Object transformation records
---

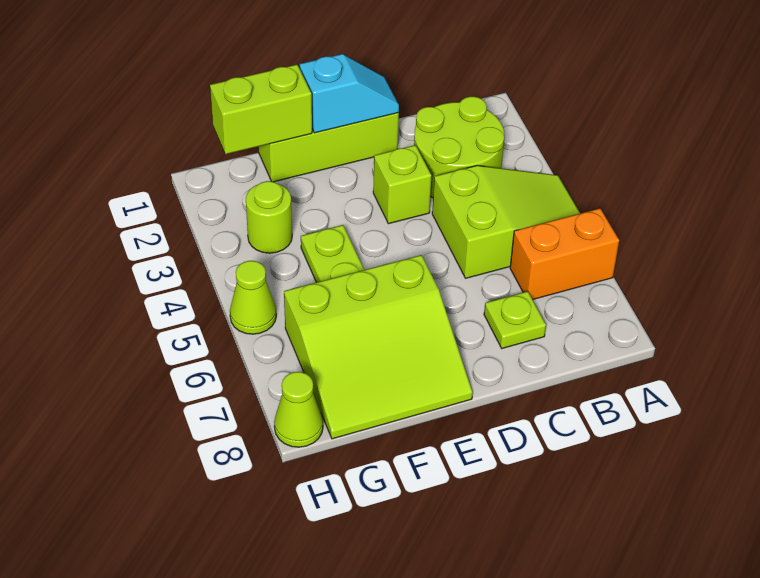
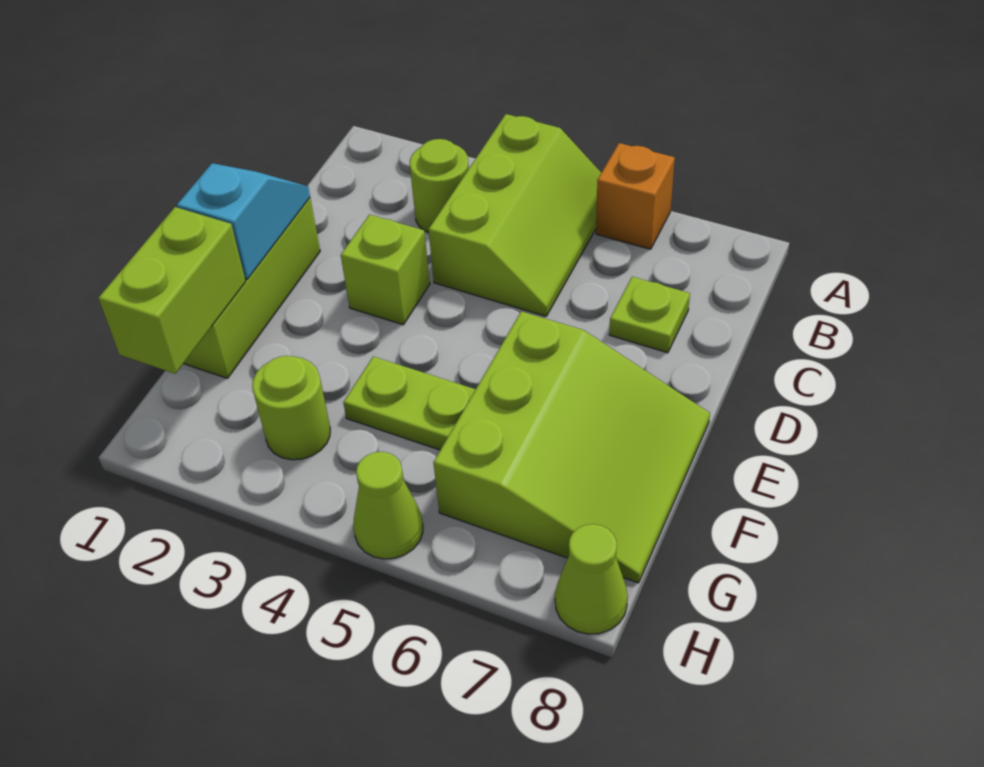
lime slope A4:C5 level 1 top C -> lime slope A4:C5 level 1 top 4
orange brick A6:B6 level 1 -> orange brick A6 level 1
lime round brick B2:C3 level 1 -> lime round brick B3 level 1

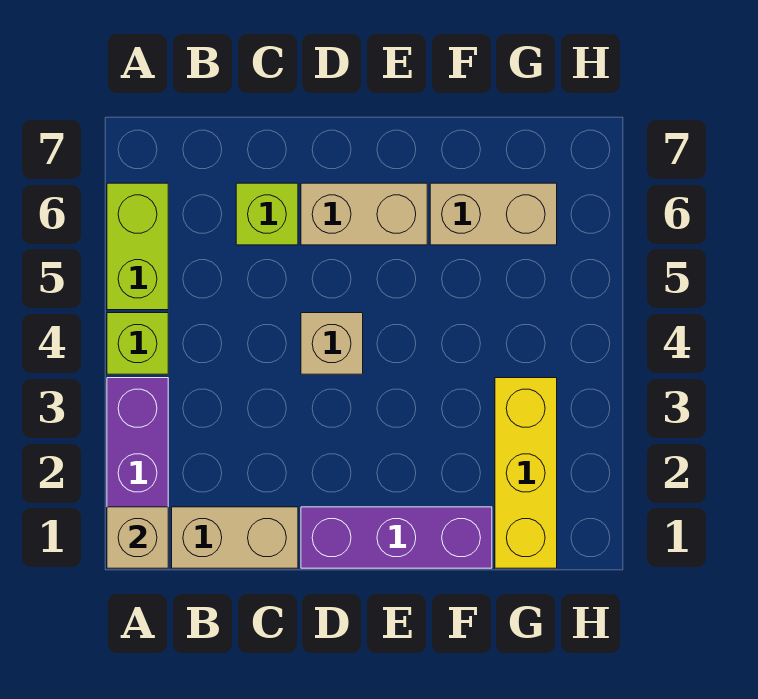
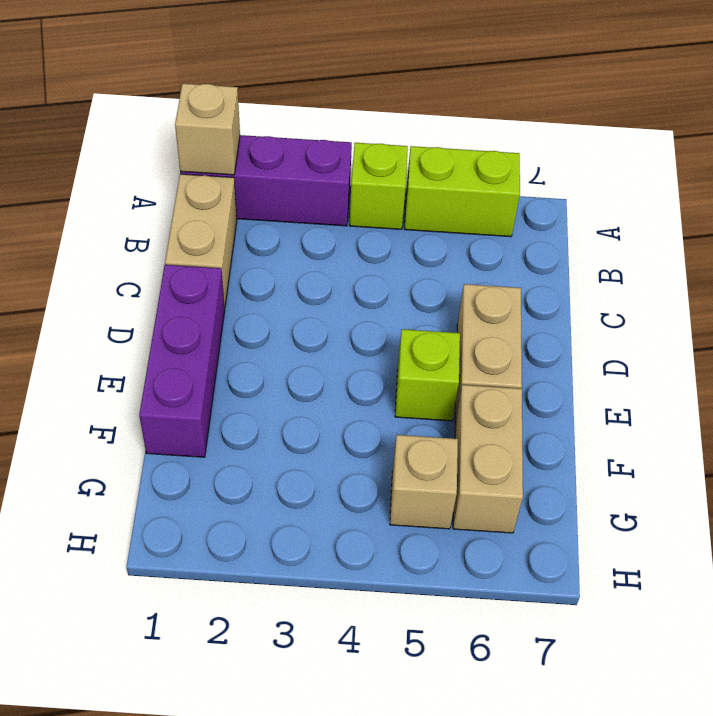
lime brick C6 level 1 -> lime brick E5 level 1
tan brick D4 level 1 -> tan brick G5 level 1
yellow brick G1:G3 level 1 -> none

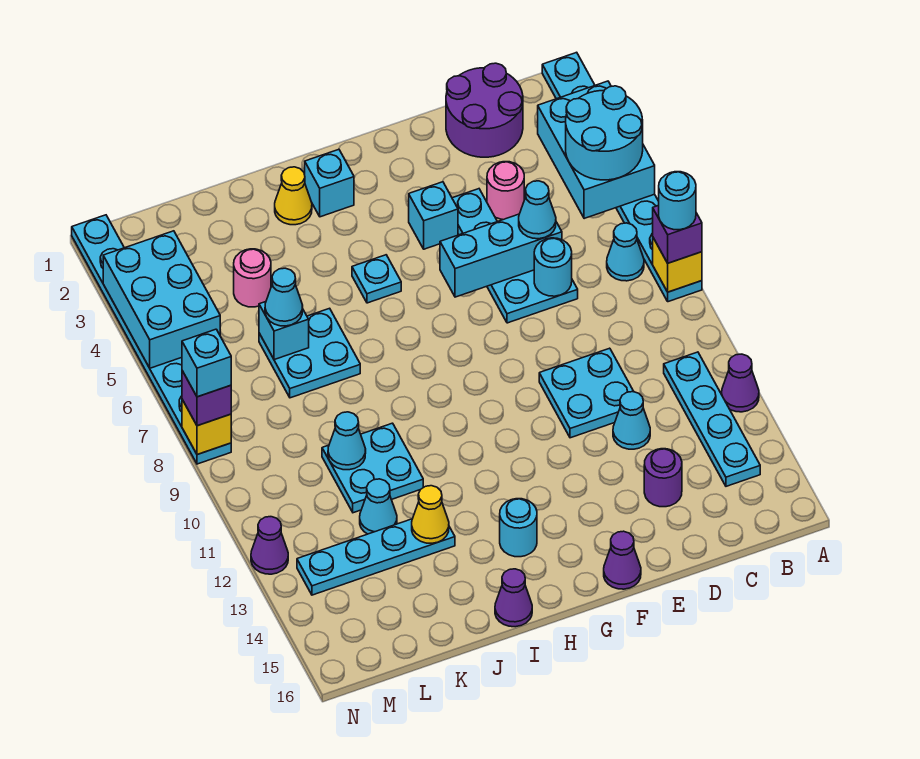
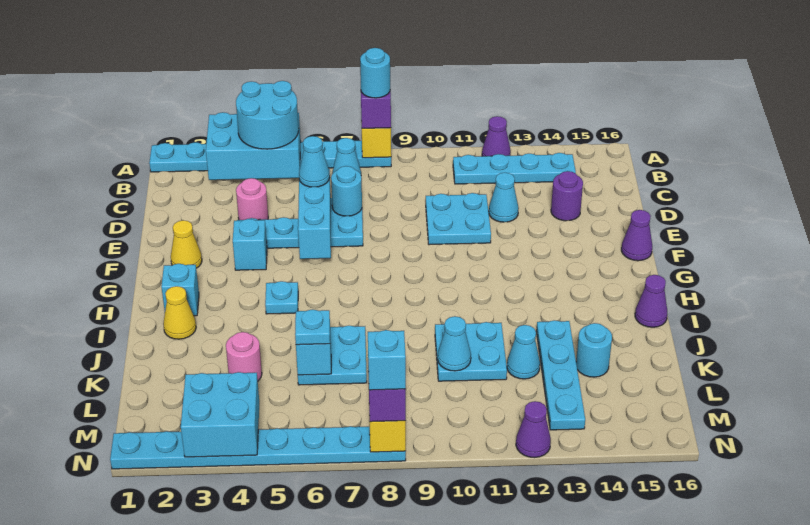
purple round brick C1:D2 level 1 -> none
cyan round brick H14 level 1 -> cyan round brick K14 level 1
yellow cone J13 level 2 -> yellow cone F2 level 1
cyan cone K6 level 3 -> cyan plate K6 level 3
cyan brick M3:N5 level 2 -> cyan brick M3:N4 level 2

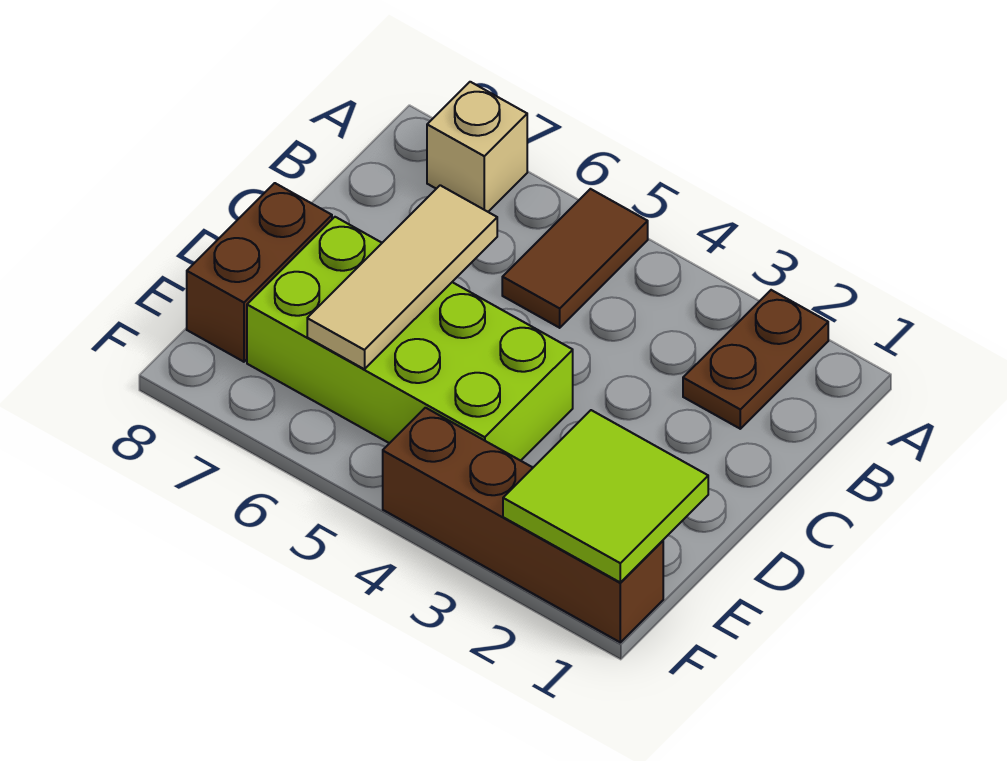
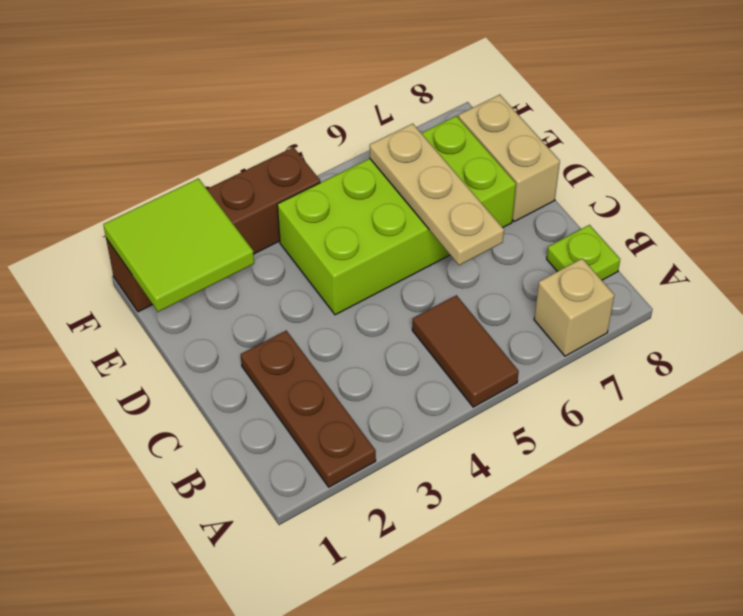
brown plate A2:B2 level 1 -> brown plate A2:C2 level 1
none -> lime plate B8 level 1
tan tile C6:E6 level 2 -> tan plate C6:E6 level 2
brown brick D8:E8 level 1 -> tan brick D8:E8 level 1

---

• **EXERCISE AIM**
Reproduce only the lines from the beginning of the data through the line that contains "purple round brick C1:D2 level 1 -> none", both included, and please drop the pictures.

• **RESULT**
lime slope A4:C5 level 1 top C -> lime slope A4:C5 level 1 top 4
orange brick A6:B6 level 1 -> orange brick A6 level 1
lime round brick B2:C3 level 1 -> lime round brick B3 level 1

lime brick C6 level 1 -> lime brick E5 level 1
tan brick D4 level 1 -> tan brick G5 level 1
yellow brick G1:G3 level 1 -> none

purple round brick C1:D2 level 1 -> none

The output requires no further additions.